• _Try it_
Give again, word for word, every line below from the one that has "appeared: wine glass" through the one that has "relocated: gift (royal", both included, and no others.

• _Data extract_

....................

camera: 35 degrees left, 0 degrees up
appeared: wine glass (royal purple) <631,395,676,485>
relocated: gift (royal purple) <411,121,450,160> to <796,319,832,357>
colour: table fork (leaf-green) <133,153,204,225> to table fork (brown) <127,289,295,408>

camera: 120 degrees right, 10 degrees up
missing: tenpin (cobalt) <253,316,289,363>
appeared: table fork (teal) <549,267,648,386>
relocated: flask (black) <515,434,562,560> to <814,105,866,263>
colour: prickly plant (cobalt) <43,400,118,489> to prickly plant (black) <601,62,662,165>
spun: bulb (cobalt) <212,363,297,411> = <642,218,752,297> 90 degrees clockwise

....................

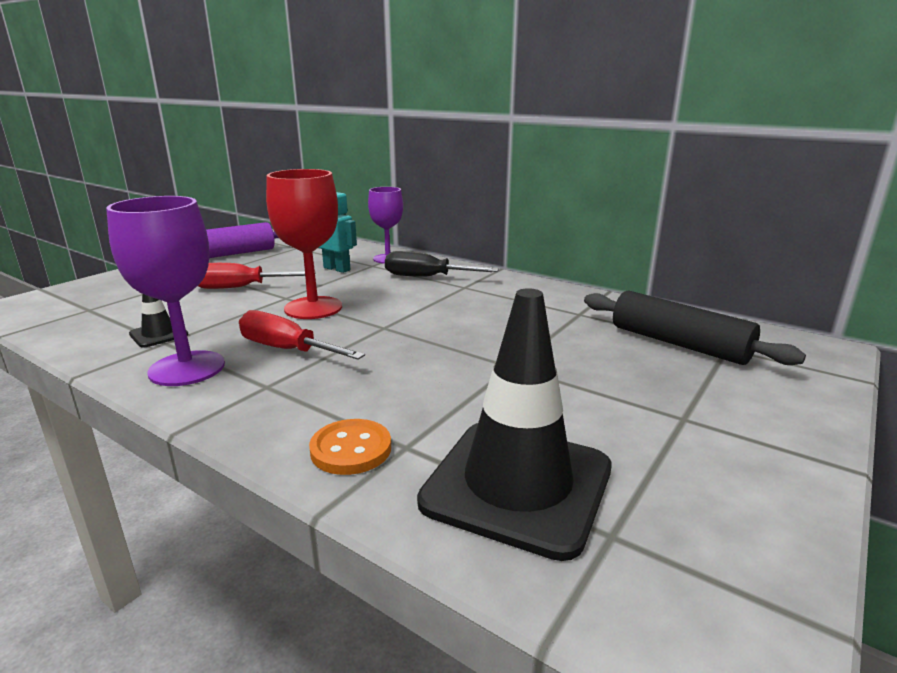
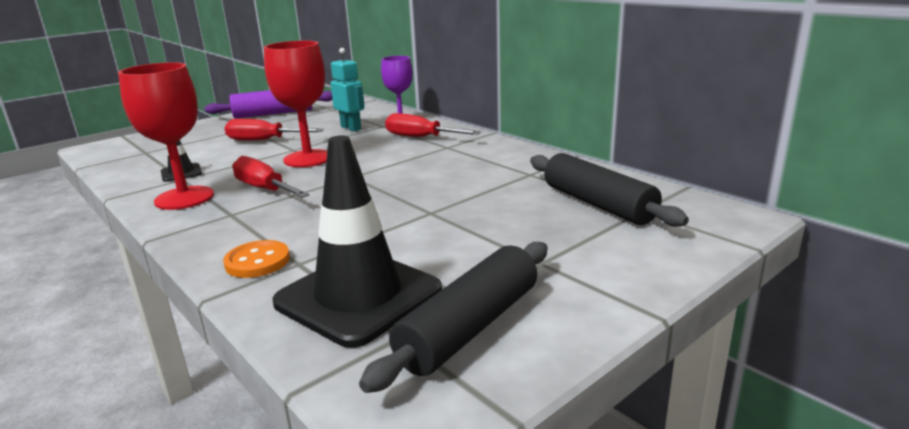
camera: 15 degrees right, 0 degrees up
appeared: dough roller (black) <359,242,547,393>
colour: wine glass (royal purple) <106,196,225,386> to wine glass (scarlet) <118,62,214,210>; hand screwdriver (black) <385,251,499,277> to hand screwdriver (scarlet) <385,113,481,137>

....................

• _Answer space_
appeared: wine glass (royal purple) <631,395,676,485>
relocated: gift (royal purple) <411,121,450,160> to <796,319,832,357>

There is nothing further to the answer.